Data for this task:
§ §
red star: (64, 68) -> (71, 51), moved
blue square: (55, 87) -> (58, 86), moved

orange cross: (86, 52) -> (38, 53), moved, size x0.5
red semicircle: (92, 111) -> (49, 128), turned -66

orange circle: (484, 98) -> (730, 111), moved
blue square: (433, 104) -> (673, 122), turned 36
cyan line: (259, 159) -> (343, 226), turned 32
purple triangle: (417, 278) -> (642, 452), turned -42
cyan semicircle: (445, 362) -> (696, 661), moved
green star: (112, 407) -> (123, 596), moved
§ §
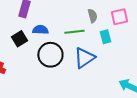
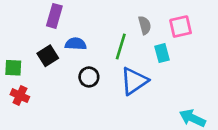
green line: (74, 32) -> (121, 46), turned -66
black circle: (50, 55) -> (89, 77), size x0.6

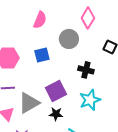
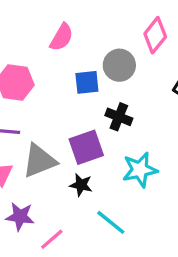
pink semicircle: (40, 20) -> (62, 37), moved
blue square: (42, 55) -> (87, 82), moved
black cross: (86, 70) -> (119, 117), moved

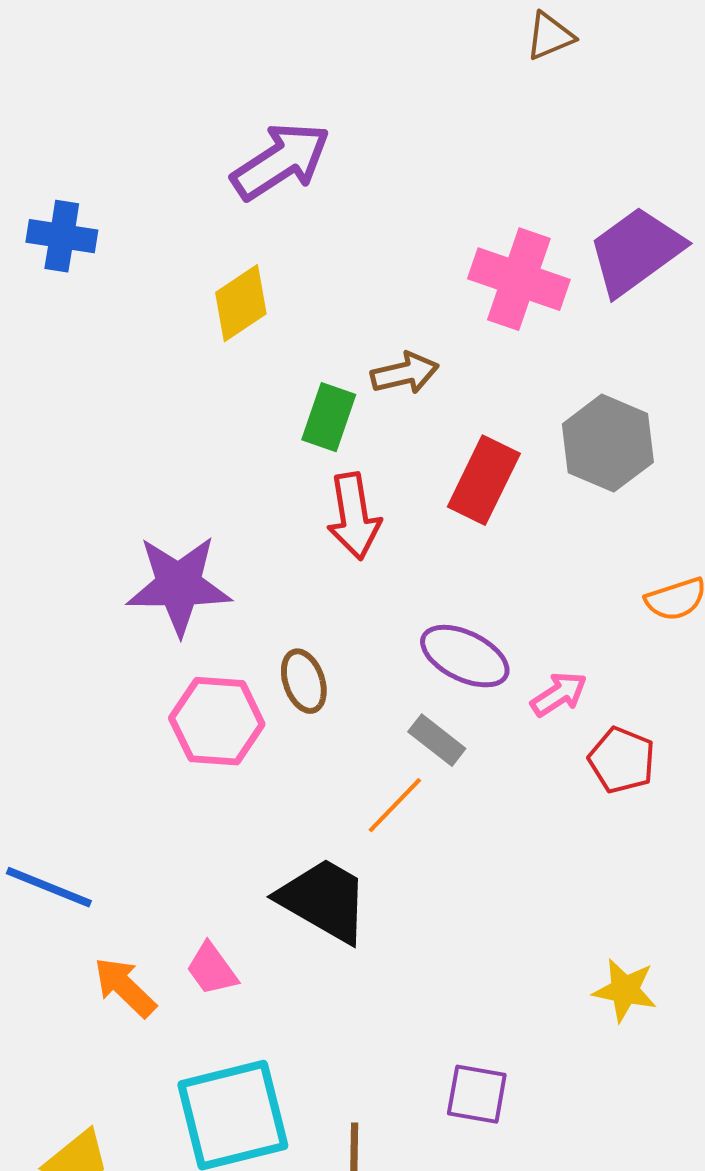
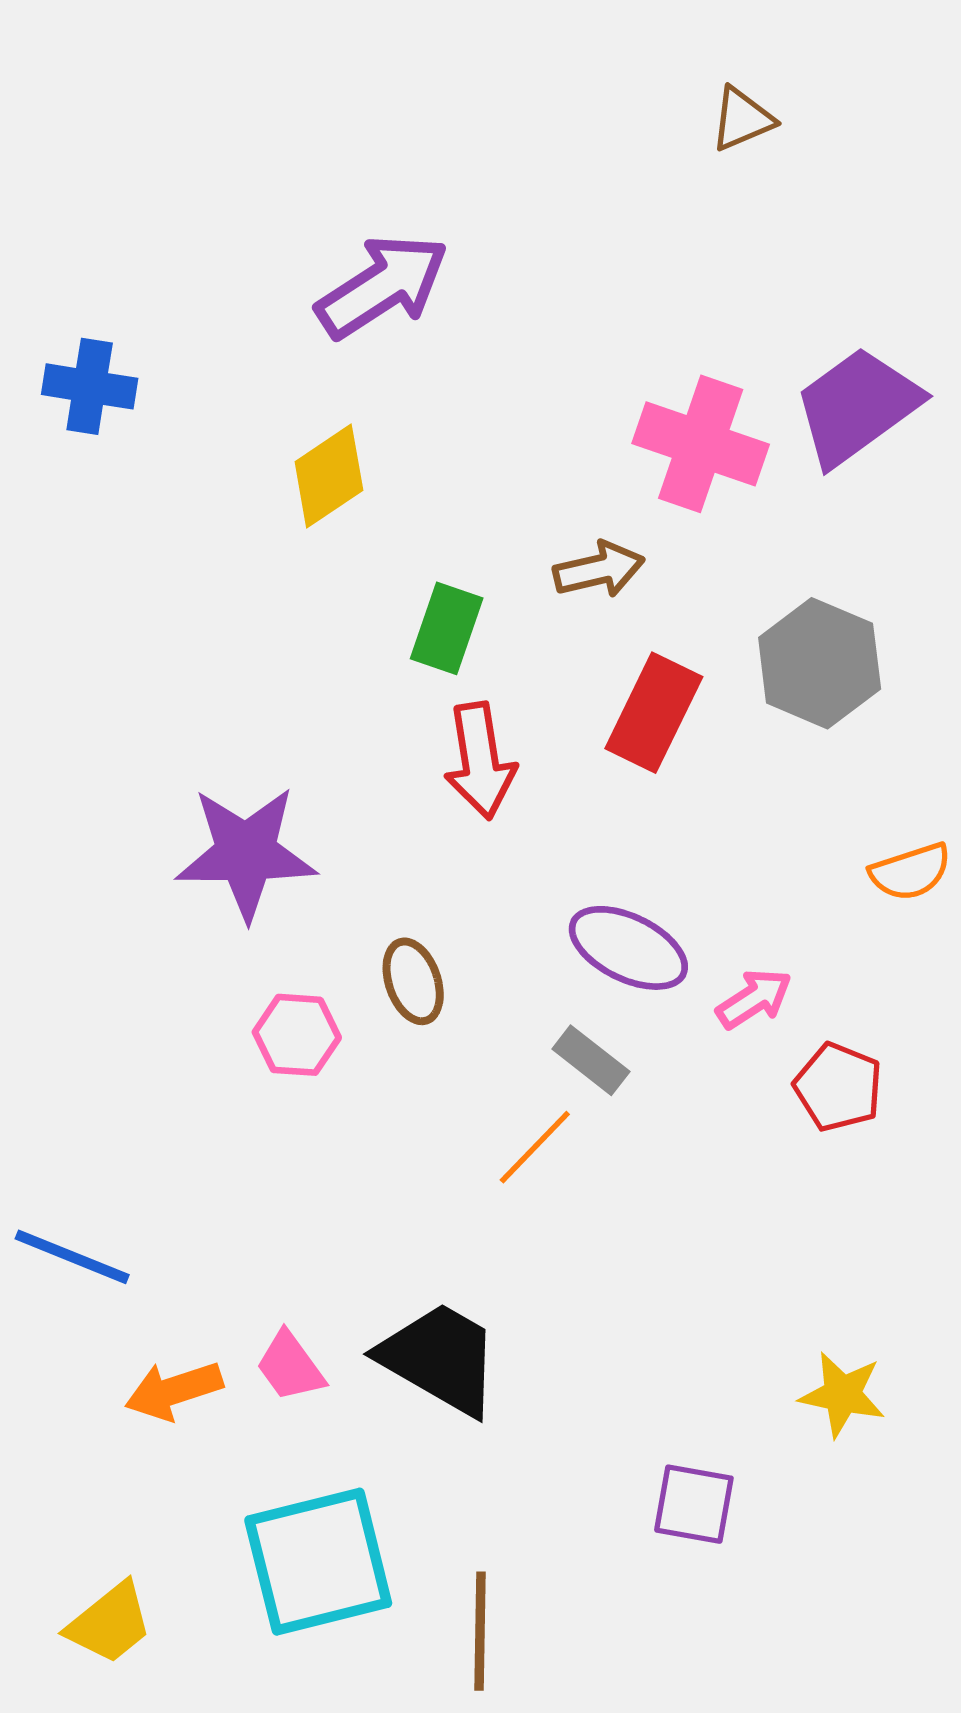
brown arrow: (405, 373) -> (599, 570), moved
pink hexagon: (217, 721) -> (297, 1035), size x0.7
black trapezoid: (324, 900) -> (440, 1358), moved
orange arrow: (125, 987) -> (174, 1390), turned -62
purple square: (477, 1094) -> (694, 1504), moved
§ §
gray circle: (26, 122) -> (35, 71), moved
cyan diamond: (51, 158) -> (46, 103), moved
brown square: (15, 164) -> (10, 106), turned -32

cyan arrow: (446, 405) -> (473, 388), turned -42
§ §
Of the lines above, output exactly those from the line bearing "red star: (64, 68) -> (71, 51), moved" through the line bearing "orange circle: (484, 98) -> (730, 111), moved", inclusive.

red star: (64, 68) -> (71, 51), moved
blue square: (55, 87) -> (58, 86), moved

orange cross: (86, 52) -> (38, 53), moved, size x0.5
red semicircle: (92, 111) -> (49, 128), turned -66

orange circle: (484, 98) -> (730, 111), moved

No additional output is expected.